* _What the exercise asks_
Skip the pictures and repeat each line of the data exactly.

* _Data supplied_
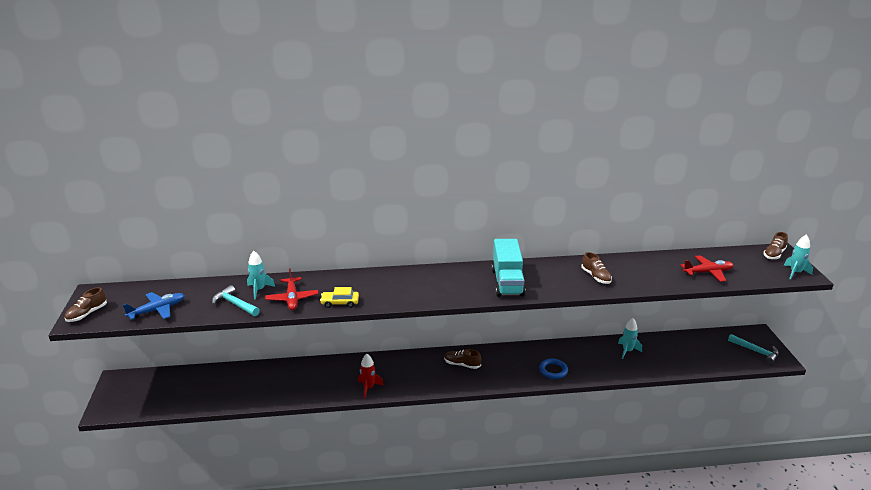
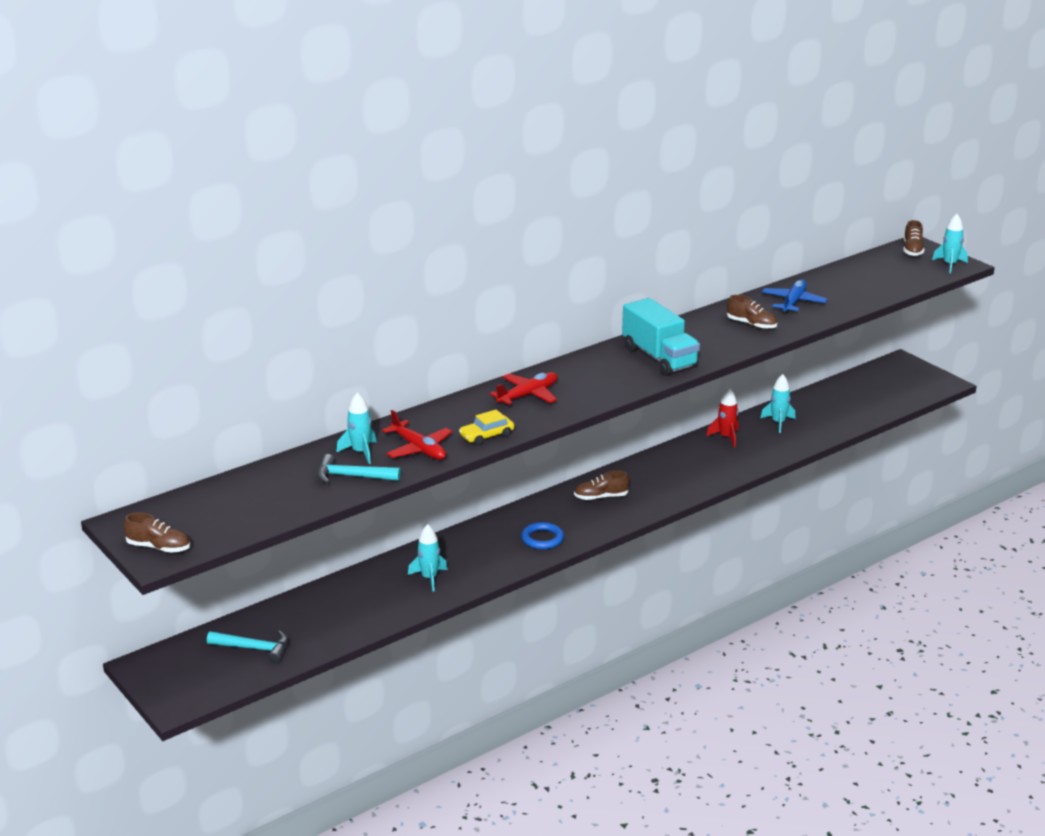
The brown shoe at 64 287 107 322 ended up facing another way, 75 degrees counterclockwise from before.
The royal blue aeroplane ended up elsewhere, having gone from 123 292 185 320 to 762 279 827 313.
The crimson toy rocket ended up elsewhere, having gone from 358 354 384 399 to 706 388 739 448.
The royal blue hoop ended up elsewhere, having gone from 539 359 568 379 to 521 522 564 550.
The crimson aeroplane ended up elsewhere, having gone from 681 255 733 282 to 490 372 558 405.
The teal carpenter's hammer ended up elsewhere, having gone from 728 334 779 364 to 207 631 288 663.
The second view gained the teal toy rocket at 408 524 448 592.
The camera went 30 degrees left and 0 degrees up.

* _Task result_
The brown shoe at 64 287 107 322 ended up facing another way, 75 degrees counterclockwise from before.
The royal blue aeroplane ended up elsewhere, having gone from 123 292 185 320 to 762 279 827 313.
The crimson toy rocket ended up elsewhere, having gone from 358 354 384 399 to 706 388 739 448.
The royal blue hoop ended up elsewhere, having gone from 539 359 568 379 to 521 522 564 550.
The crimson aeroplane ended up elsewhere, having gone from 681 255 733 282 to 490 372 558 405.
The teal carpenter's hammer ended up elsewhere, having gone from 728 334 779 364 to 207 631 288 663.
The second view gained the teal toy rocket at 408 524 448 592.
The camera went 30 degrees left and 0 degrees up.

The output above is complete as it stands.